╭─ Given data

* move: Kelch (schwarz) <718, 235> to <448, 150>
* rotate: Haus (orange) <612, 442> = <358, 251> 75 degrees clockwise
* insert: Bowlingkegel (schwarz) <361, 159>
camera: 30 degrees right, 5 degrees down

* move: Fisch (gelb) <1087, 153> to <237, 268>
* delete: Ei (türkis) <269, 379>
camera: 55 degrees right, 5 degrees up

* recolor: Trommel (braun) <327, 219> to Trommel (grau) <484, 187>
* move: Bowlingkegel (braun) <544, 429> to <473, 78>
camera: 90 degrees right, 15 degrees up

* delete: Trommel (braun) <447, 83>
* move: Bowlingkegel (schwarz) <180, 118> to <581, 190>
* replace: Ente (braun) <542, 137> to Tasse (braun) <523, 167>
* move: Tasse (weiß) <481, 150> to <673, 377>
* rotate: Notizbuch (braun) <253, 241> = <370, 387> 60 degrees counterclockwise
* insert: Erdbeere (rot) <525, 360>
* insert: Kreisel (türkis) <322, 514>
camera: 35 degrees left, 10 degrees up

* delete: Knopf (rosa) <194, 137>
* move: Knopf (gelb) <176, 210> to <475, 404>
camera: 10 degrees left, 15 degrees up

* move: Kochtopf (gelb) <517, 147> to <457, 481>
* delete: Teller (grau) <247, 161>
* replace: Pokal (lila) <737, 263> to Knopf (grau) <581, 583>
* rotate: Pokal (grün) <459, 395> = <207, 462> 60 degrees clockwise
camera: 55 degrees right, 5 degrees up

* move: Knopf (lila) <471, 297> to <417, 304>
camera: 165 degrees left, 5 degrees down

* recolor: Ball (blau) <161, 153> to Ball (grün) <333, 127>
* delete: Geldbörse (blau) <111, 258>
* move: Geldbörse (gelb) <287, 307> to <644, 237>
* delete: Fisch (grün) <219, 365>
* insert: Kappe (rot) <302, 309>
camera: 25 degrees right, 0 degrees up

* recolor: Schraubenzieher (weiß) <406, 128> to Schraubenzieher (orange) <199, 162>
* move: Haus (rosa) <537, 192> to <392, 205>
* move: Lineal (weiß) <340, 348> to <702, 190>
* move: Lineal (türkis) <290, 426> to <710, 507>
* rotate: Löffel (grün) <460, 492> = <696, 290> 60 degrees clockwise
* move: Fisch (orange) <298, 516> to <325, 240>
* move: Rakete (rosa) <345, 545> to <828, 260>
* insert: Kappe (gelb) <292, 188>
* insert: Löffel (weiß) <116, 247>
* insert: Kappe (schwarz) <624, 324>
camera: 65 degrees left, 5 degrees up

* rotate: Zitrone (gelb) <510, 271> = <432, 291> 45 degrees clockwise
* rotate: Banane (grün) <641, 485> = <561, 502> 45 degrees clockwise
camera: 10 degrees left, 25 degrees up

╰─

[What is needed]:
With the line holding "60 degrees counterclockwise" as the first and the line holding "(grau) <581, 583>" as the last, set down that range of the entries above exactly, and nothing else.

[Exercise output]:
* rotate: Notizbuch (braun) <253, 241> = <370, 387> 60 degrees counterclockwise
* insert: Erdbeere (rot) <525, 360>
* insert: Kreisel (türkis) <322, 514>
camera: 35 degrees left, 10 degrees up

* delete: Knopf (rosa) <194, 137>
* move: Knopf (gelb) <176, 210> to <475, 404>
camera: 10 degrees left, 15 degrees up

* move: Kochtopf (gelb) <517, 147> to <457, 481>
* delete: Teller (grau) <247, 161>
* replace: Pokal (lila) <737, 263> to Knopf (grau) <581, 583>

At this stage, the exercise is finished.